Task to complete:
Reproduce only the top of the records, down to and including the line containing "(467, 405) = (547, 394): white".

-- Records shown follows --

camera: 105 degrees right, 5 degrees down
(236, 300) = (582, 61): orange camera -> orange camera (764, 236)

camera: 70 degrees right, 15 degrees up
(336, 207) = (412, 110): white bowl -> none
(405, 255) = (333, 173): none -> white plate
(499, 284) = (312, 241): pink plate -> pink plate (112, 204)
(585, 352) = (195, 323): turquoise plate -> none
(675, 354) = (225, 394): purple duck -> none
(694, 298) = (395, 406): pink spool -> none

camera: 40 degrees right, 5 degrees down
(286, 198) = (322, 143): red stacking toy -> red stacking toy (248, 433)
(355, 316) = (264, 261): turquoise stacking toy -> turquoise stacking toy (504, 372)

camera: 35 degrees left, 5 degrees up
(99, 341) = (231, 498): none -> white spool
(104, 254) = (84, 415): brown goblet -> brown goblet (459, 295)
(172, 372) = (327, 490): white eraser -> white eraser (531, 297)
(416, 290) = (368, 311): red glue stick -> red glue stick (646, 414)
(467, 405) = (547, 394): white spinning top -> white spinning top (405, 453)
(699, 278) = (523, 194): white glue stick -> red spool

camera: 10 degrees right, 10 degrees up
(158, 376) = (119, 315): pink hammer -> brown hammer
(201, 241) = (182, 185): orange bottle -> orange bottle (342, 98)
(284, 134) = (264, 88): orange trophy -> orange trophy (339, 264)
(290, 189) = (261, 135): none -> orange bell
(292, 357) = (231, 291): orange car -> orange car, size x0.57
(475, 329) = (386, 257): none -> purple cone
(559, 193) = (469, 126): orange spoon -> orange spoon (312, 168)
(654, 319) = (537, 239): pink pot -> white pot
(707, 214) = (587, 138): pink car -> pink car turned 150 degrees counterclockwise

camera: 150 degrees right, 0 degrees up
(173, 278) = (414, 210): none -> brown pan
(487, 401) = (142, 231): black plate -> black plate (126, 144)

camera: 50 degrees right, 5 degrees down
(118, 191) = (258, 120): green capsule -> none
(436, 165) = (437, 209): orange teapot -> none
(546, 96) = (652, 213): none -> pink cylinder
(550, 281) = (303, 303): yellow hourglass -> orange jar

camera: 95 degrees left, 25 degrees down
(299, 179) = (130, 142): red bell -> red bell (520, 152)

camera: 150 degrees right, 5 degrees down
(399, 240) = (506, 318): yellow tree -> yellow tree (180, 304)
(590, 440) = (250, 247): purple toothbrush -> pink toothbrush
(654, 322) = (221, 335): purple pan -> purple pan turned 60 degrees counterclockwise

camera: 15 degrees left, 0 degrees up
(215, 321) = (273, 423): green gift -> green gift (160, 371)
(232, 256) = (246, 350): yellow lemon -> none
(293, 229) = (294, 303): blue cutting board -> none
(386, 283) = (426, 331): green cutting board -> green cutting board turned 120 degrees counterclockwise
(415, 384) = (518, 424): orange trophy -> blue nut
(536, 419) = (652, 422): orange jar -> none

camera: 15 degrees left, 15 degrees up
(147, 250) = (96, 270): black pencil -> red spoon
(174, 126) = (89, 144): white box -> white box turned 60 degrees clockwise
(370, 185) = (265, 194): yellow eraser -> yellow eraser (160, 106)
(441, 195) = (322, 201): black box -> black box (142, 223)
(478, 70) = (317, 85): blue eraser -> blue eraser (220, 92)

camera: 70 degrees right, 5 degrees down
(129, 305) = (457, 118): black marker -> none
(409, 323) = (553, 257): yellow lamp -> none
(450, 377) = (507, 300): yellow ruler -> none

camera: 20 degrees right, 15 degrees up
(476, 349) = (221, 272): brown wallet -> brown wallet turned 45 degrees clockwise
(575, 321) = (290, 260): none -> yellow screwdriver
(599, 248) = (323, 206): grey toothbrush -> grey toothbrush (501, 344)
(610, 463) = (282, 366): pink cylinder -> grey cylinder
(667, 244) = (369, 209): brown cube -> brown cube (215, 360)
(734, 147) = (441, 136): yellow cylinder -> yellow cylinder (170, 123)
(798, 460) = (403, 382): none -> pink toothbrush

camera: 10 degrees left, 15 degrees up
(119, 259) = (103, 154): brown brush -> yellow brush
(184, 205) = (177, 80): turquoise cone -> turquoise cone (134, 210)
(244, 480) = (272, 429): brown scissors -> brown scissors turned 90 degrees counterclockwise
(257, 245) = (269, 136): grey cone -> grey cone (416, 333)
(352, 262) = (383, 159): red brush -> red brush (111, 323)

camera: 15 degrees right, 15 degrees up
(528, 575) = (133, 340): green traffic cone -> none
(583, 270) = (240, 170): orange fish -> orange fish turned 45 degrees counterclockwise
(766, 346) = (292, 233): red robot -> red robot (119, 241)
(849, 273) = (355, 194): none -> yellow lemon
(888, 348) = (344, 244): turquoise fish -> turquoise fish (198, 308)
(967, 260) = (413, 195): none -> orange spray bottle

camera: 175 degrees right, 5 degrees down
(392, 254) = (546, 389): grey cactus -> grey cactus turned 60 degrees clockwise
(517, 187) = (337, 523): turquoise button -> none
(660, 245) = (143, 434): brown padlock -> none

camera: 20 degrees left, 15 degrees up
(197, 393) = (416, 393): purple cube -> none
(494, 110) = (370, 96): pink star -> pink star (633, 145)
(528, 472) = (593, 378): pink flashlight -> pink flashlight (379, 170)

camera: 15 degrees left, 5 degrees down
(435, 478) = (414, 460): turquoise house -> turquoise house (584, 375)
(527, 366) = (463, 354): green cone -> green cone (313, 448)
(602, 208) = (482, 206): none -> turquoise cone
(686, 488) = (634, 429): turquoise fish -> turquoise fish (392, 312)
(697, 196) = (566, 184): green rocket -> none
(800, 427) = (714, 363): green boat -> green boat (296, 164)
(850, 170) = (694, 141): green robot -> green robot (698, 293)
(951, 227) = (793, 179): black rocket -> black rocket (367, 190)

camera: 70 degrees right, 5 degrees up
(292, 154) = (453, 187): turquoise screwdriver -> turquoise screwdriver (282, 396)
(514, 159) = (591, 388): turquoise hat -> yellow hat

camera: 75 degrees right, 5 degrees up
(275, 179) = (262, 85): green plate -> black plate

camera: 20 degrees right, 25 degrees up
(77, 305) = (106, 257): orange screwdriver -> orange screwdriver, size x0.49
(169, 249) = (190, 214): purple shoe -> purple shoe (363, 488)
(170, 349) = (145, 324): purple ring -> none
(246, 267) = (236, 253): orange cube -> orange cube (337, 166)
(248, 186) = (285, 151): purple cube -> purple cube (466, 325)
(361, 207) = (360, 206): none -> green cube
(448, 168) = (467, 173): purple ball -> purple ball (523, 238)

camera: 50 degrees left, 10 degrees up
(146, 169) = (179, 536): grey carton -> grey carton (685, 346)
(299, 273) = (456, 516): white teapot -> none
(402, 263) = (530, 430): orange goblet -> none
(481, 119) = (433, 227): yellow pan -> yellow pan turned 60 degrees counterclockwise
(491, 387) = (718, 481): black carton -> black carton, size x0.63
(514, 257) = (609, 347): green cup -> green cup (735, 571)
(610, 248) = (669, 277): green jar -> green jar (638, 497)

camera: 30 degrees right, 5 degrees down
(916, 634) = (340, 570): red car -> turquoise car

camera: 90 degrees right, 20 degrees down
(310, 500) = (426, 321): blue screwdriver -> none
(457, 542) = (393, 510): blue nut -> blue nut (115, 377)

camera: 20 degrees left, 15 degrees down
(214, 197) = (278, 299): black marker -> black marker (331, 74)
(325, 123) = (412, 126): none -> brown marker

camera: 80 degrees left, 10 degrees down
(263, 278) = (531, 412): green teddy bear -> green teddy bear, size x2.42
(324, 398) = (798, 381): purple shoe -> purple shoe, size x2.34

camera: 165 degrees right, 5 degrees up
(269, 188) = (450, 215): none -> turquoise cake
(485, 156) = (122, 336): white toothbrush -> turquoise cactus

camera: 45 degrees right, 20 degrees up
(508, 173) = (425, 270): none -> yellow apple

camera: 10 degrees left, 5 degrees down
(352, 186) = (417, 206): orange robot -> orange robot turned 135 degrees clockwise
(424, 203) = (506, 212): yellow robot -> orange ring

-- Records shown concluded --

Final answer:
camera: 105 degrees right, 5 degrees down
(236, 300) = (582, 61): orange camera -> orange camera (764, 236)

camera: 70 degrees right, 15 degrees up
(336, 207) = (412, 110): white bowl -> none
(405, 255) = (333, 173): none -> white plate
(499, 284) = (312, 241): pink plate -> pink plate (112, 204)
(585, 352) = (195, 323): turquoise plate -> none
(675, 354) = (225, 394): purple duck -> none
(694, 298) = (395, 406): pink spool -> none

camera: 40 degrees right, 5 degrees down
(286, 198) = (322, 143): red stacking toy -> red stacking toy (248, 433)
(355, 316) = (264, 261): turquoise stacking toy -> turquoise stacking toy (504, 372)

camera: 35 degrees left, 5 degrees up
(99, 341) = (231, 498): none -> white spool
(104, 254) = (84, 415): brown goblet -> brown goblet (459, 295)
(172, 372) = (327, 490): white eraser -> white eraser (531, 297)
(416, 290) = (368, 311): red glue stick -> red glue stick (646, 414)
(467, 405) = (547, 394): white spinning top -> white spinning top (405, 453)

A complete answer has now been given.